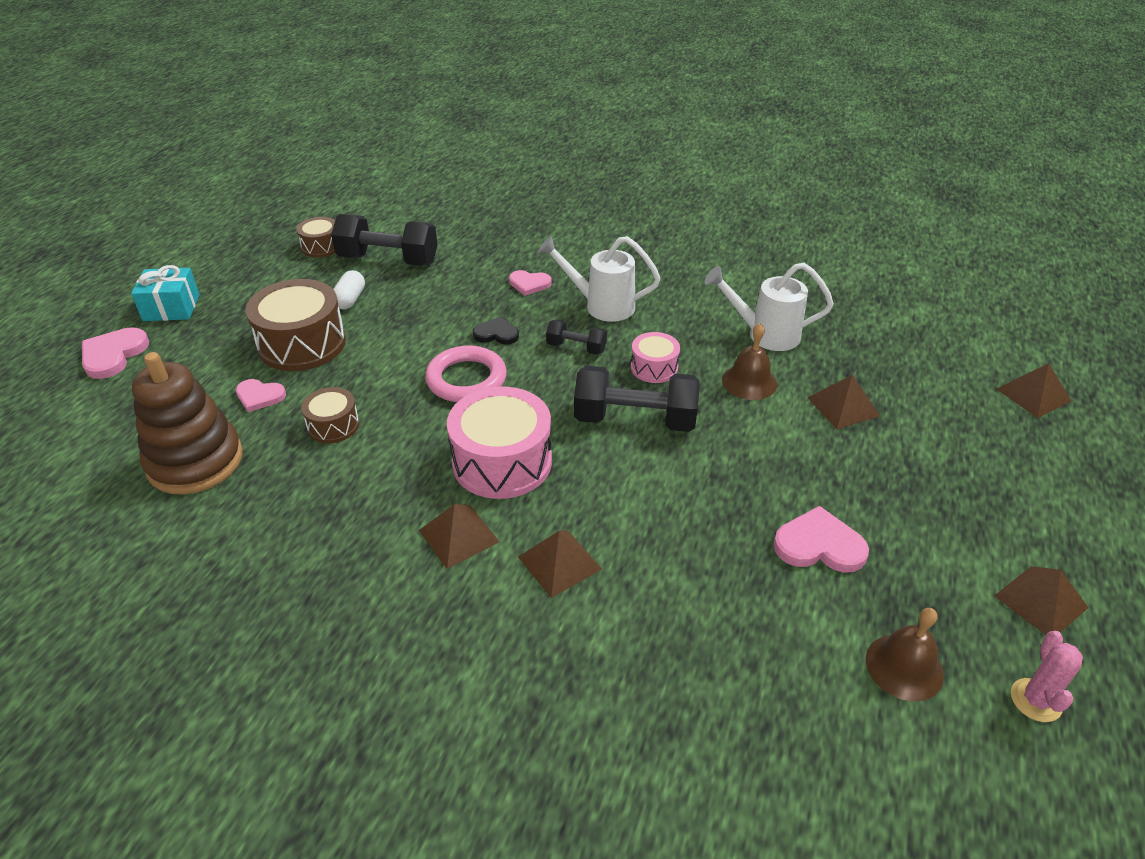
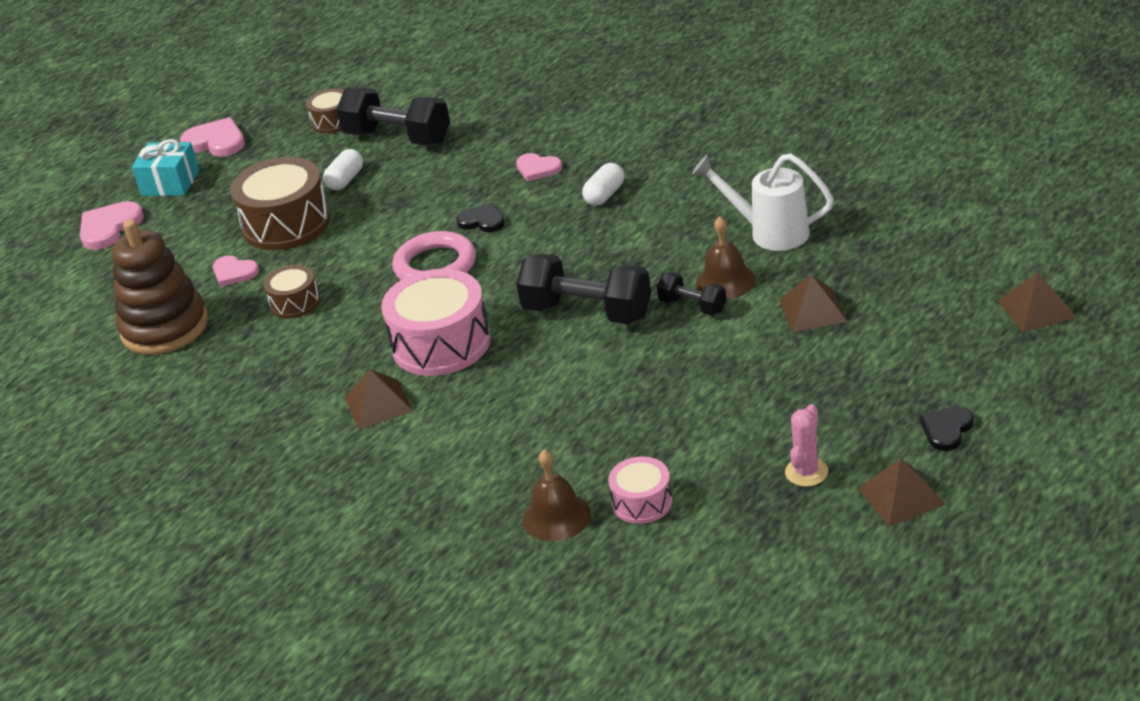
camera: 20 degrees right, 5 degrees down
brown pyramid [518,530,602,598] -> none
white watering can [538,236,661,322] -> white capsule [582,163,624,206]
black dumbbell [546,319,607,355] -> black dumbbell moved to [657,272,726,315]
pink drum [631,332,680,383] -> pink drum moved to [608,457,673,524]
pink heart [773,506,869,573] -> pink heart moved to [180,117,245,156]
brown bell [866,608,944,701] -> brown bell moved to [523,450,591,542]
pink cactus [1011,631,1083,722] -> pink cactus moved to [785,404,828,487]
none -> black heart [920,406,974,451]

GOAL OF THE EXERCISE: Please give again, word for word, only the lines from the one holding "black dumbbell [546,319,607,355]" through the end of the listing above.

OUTPUT FOR THIS EXERCISE:
black dumbbell [546,319,607,355] -> black dumbbell moved to [657,272,726,315]
pink drum [631,332,680,383] -> pink drum moved to [608,457,673,524]
pink heart [773,506,869,573] -> pink heart moved to [180,117,245,156]
brown bell [866,608,944,701] -> brown bell moved to [523,450,591,542]
pink cactus [1011,631,1083,722] -> pink cactus moved to [785,404,828,487]
none -> black heart [920,406,974,451]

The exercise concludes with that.